▸ What you are asked to do
Give back the full data, unchanged and complete.

▸ The data
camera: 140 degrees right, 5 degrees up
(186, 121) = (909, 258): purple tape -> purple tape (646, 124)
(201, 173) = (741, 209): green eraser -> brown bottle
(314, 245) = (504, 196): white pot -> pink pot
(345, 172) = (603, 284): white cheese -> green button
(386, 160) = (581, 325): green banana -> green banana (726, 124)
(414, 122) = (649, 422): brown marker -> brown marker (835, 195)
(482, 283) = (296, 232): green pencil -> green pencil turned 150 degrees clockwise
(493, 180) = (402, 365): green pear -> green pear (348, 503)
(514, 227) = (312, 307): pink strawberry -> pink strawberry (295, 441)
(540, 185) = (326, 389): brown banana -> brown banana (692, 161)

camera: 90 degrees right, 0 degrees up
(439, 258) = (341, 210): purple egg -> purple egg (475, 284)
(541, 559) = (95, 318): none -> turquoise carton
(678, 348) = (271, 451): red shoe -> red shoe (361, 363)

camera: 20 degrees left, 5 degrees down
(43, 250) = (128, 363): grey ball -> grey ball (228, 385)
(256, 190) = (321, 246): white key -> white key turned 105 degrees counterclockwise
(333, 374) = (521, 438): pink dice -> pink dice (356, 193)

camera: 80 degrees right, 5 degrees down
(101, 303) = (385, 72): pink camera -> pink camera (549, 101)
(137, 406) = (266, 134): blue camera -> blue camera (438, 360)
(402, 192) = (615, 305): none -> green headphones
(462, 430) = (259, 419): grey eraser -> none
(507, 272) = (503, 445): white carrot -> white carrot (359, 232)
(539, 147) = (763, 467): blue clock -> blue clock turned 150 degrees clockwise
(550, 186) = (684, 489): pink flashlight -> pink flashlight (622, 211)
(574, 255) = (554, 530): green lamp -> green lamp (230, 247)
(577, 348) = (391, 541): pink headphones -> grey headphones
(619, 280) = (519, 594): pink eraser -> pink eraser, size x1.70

▸ Task solution
camera: 140 degrees right, 5 degrees up
(186, 121) = (909, 258): purple tape -> purple tape (646, 124)
(201, 173) = (741, 209): green eraser -> brown bottle
(314, 245) = (504, 196): white pot -> pink pot
(345, 172) = (603, 284): white cheese -> green button
(386, 160) = (581, 325): green banana -> green banana (726, 124)
(414, 122) = (649, 422): brown marker -> brown marker (835, 195)
(482, 283) = (296, 232): green pencil -> green pencil turned 150 degrees clockwise
(493, 180) = (402, 365): green pear -> green pear (348, 503)
(514, 227) = (312, 307): pink strawberry -> pink strawberry (295, 441)
(540, 185) = (326, 389): brown banana -> brown banana (692, 161)

camera: 90 degrees right, 0 degrees up
(439, 258) = (341, 210): purple egg -> purple egg (475, 284)
(541, 559) = (95, 318): none -> turquoise carton
(678, 348) = (271, 451): red shoe -> red shoe (361, 363)

camera: 20 degrees left, 5 degrees down
(43, 250) = (128, 363): grey ball -> grey ball (228, 385)
(256, 190) = (321, 246): white key -> white key turned 105 degrees counterclockwise
(333, 374) = (521, 438): pink dice -> pink dice (356, 193)

camera: 80 degrees right, 5 degrees down
(101, 303) = (385, 72): pink camera -> pink camera (549, 101)
(137, 406) = (266, 134): blue camera -> blue camera (438, 360)
(402, 192) = (615, 305): none -> green headphones
(462, 430) = (259, 419): grey eraser -> none
(507, 272) = (503, 445): white carrot -> white carrot (359, 232)
(539, 147) = (763, 467): blue clock -> blue clock turned 150 degrees clockwise
(550, 186) = (684, 489): pink flashlight -> pink flashlight (622, 211)
(574, 255) = (554, 530): green lamp -> green lamp (230, 247)
(577, 348) = (391, 541): pink headphones -> grey headphones
(619, 280) = (519, 594): pink eraser -> pink eraser, size x1.70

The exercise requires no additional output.